**Given problem**: Print the entries below in their entirety, exactly as they are written.

--- begin Input material ---

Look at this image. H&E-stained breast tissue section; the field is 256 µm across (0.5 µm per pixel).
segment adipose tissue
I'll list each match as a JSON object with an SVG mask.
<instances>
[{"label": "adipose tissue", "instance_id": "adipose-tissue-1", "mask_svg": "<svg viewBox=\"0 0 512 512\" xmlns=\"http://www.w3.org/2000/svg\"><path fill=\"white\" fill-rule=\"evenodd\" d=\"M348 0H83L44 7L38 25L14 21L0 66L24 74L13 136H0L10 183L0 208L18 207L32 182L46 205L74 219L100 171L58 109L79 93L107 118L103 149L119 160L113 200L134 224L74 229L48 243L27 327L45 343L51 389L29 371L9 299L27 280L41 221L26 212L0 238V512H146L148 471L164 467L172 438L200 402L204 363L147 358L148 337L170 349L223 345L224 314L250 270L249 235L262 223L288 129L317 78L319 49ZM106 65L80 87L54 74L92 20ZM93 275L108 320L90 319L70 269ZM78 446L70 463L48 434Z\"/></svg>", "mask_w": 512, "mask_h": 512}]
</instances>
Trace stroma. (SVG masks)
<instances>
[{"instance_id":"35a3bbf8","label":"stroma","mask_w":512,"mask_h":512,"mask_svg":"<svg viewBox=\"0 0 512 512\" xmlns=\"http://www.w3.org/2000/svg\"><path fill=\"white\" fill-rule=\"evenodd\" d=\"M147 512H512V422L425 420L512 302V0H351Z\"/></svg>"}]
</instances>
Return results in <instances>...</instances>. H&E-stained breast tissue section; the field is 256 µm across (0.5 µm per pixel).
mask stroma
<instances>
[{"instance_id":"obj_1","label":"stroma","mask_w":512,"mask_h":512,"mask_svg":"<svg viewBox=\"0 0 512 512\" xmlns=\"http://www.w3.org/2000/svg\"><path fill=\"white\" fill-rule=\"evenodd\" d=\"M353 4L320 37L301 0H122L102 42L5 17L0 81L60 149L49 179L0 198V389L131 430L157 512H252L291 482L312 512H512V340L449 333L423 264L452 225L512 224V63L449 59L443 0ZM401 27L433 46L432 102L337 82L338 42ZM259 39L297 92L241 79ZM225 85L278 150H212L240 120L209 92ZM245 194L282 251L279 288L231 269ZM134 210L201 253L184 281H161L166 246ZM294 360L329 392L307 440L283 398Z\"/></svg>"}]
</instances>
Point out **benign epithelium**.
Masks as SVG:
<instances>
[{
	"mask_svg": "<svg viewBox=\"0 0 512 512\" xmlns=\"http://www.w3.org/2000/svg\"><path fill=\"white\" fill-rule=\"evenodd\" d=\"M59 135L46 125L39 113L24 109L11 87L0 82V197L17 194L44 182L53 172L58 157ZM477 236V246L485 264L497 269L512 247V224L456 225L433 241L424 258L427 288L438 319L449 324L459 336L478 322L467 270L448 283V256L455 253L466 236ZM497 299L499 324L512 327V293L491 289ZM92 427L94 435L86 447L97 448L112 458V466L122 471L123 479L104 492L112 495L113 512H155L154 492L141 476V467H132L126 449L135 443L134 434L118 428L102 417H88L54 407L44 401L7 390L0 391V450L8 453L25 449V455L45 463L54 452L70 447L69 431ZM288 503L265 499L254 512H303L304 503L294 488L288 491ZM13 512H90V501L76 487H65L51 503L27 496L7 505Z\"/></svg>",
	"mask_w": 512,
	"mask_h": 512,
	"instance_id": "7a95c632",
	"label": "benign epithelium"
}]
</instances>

--- end Input material ---

**Task output**:
Look at this image. H&E-stained breast tissue section; the field is 256 µm across (0.5 µm per pixel).
segment adipose tissue
I'll list each match as a JSON object with an SVG mask.
<instances>
[{"label": "adipose tissue", "instance_id": "adipose-tissue-1", "mask_svg": "<svg viewBox=\"0 0 512 512\" xmlns=\"http://www.w3.org/2000/svg\"><path fill=\"white\" fill-rule=\"evenodd\" d=\"M348 0H83L44 7L38 25L14 21L0 66L24 74L13 136H0L10 183L0 208L18 207L32 182L46 205L74 219L100 171L58 109L79 93L107 118L103 149L119 160L113 200L134 224L74 229L48 243L27 327L45 343L51 389L29 371L9 299L27 280L41 221L26 212L0 238V512H146L148 471L164 467L172 438L200 402L204 363L147 358L148 337L170 349L223 345L224 314L250 270L249 235L262 223L288 129L317 78L319 49ZM106 65L80 87L54 74L92 20ZM93 275L108 320L90 319L70 269ZM78 446L70 463L48 434Z\"/></svg>", "mask_w": 512, "mask_h": 512}]
</instances>
Trace stroma. (SVG masks)
<instances>
[{"instance_id":"35a3bbf8","label":"stroma","mask_w":512,"mask_h":512,"mask_svg":"<svg viewBox=\"0 0 512 512\" xmlns=\"http://www.w3.org/2000/svg\"><path fill=\"white\" fill-rule=\"evenodd\" d=\"M147 512H512V422L425 420L512 302V0H351Z\"/></svg>"}]
</instances>
Return results in <instances>...</instances>. H&E-stained breast tissue section; the field is 256 µm across (0.5 µm per pixel).
mask stroma
<instances>
[{"instance_id":"obj_1","label":"stroma","mask_w":512,"mask_h":512,"mask_svg":"<svg viewBox=\"0 0 512 512\" xmlns=\"http://www.w3.org/2000/svg\"><path fill=\"white\" fill-rule=\"evenodd\" d=\"M353 4L320 37L301 0H122L102 42L5 17L0 81L60 149L49 179L0 198V389L131 430L157 512H252L291 482L312 512H512V340L449 333L423 264L452 225L512 224V63L449 59L443 0ZM401 27L433 46L432 102L337 82L338 42ZM259 39L297 92L241 79ZM225 85L278 150H212L240 120L209 92ZM245 194L282 251L279 288L231 269ZM134 210L201 253L184 281H161L166 246ZM294 360L329 392L307 440L283 398Z\"/></svg>"}]
</instances>
Point out **benign epithelium**.
Masks as SVG:
<instances>
[{
	"mask_svg": "<svg viewBox=\"0 0 512 512\" xmlns=\"http://www.w3.org/2000/svg\"><path fill=\"white\" fill-rule=\"evenodd\" d=\"M59 135L46 125L39 113L24 109L11 87L0 82V197L17 194L44 182L53 172L58 157ZM477 236V246L485 264L497 269L512 247V224L456 225L433 241L424 258L427 288L438 319L449 324L459 336L478 322L467 270L448 283V256L455 253L466 236ZM497 299L499 324L512 327V293L491 289ZM92 427L94 435L86 447L97 448L112 458V466L122 471L123 479L104 492L112 495L113 512H155L154 492L141 476V467H132L126 449L135 443L134 434L118 428L102 417H88L54 407L44 401L7 390L0 391V450L8 453L25 449V455L45 463L54 452L70 447L69 431ZM288 503L265 499L254 512H303L304 503L294 488L288 491ZM13 512H90V501L76 487H65L51 503L27 496L7 505Z\"/></svg>",
	"mask_w": 512,
	"mask_h": 512,
	"instance_id": "7a95c632",
	"label": "benign epithelium"
}]
</instances>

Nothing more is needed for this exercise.